- DATA UNDER STUDY -
^^^^
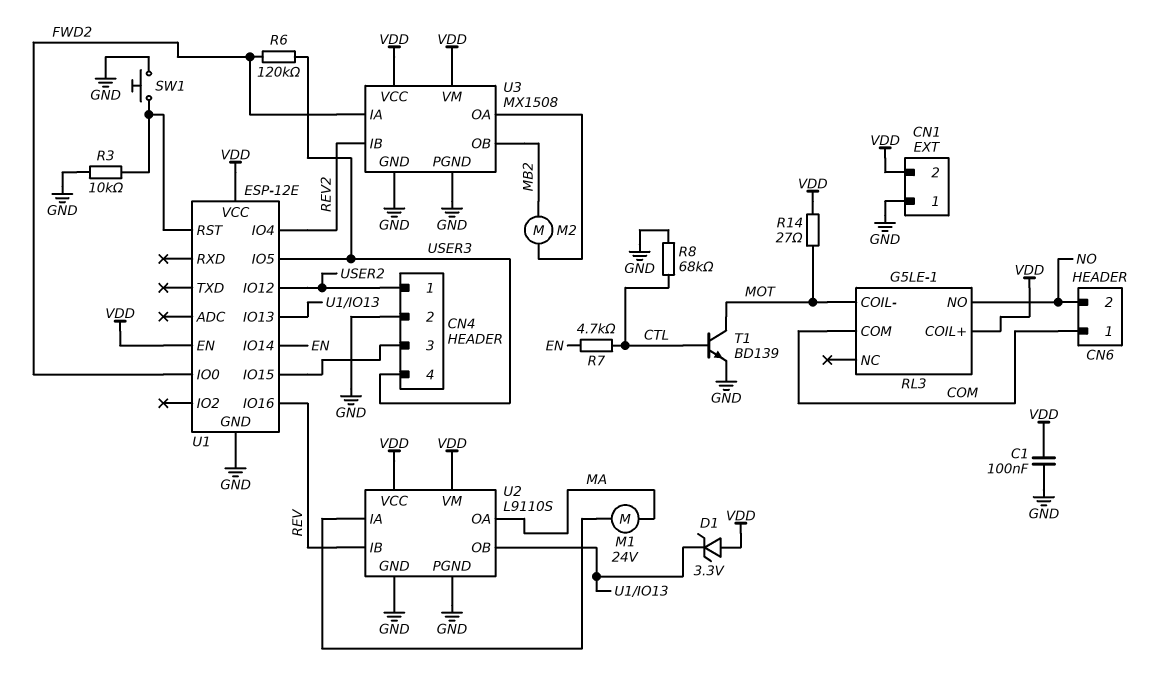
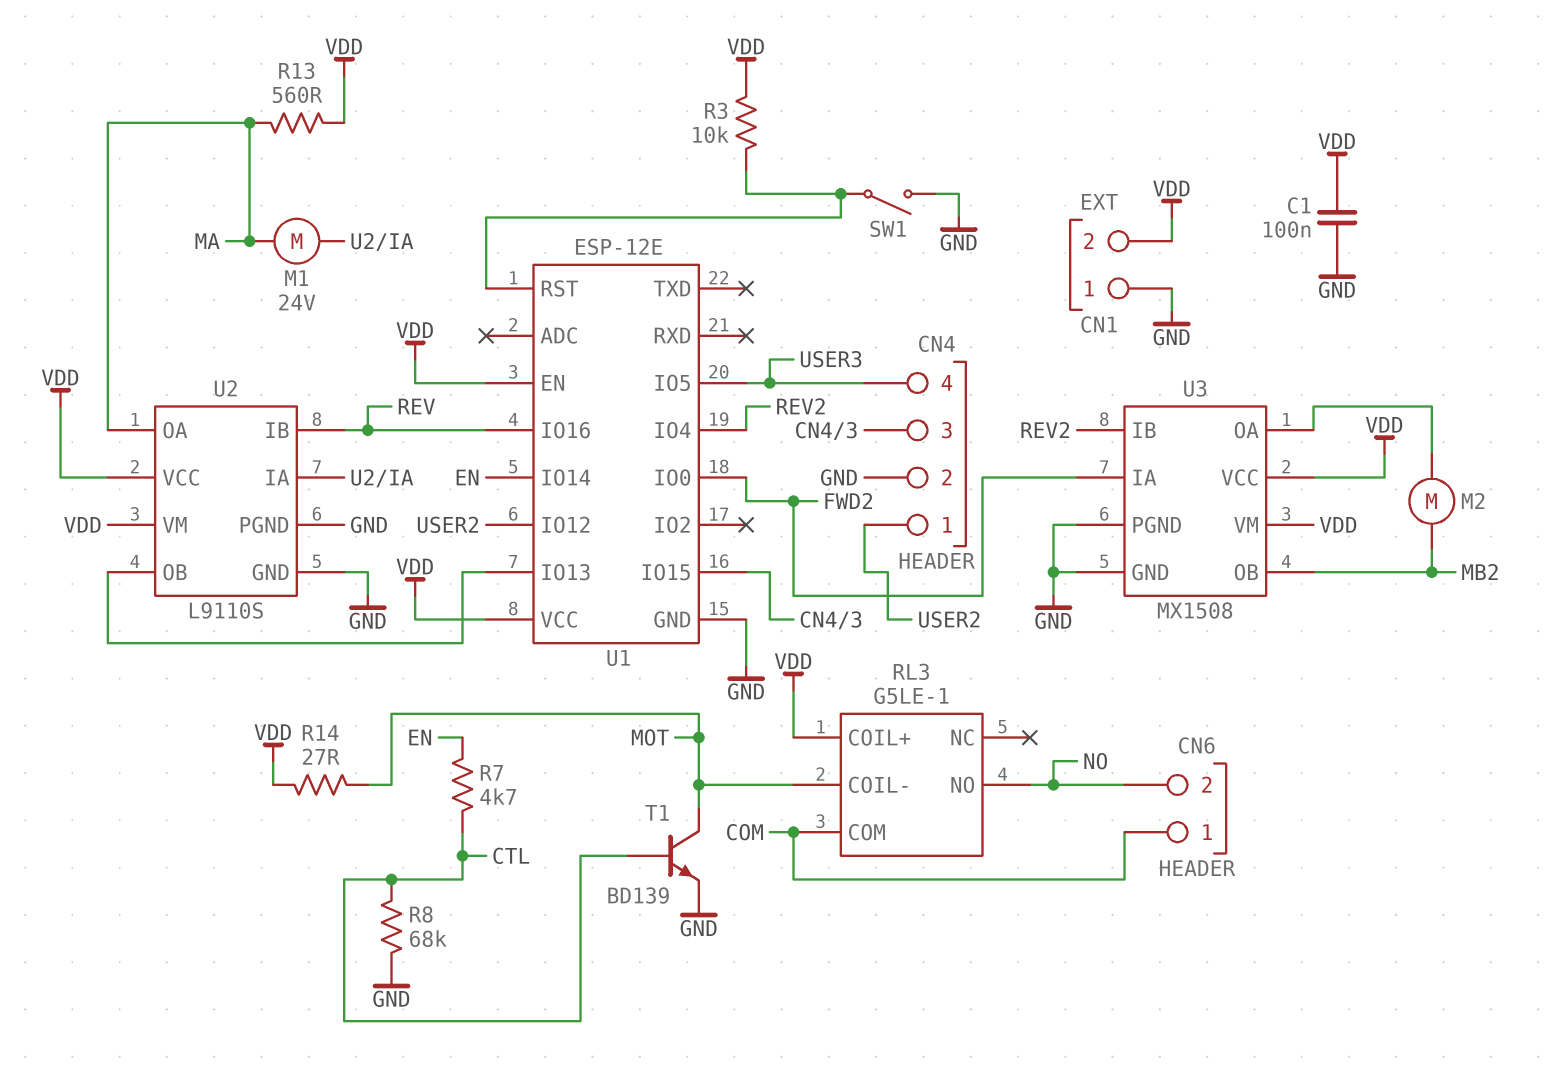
D1: zener 3.3V (A VDD, K U1/IO13) -> none
R3: 10k (GND, U1/RST) -> 10k (U1/RST, VDD)
R6: 120k (FWD2, USER3) -> none
R13: none -> 560 (MA, VDD)
SW1: button (GND, U1/RST) -> switch (GND, U1/RST)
^^^^
- EXERCISE BRIEF -
Please repeat each record exactly and keep every picture out of the copy.

- YOUR SOLUTION -
D1: zener 3.3V (A VDD, K U1/IO13) -> none
R3: 10k (GND, U1/RST) -> 10k (U1/RST, VDD)
R6: 120k (FWD2, USER3) -> none
R13: none -> 560 (MA, VDD)
SW1: button (GND, U1/RST) -> switch (GND, U1/RST)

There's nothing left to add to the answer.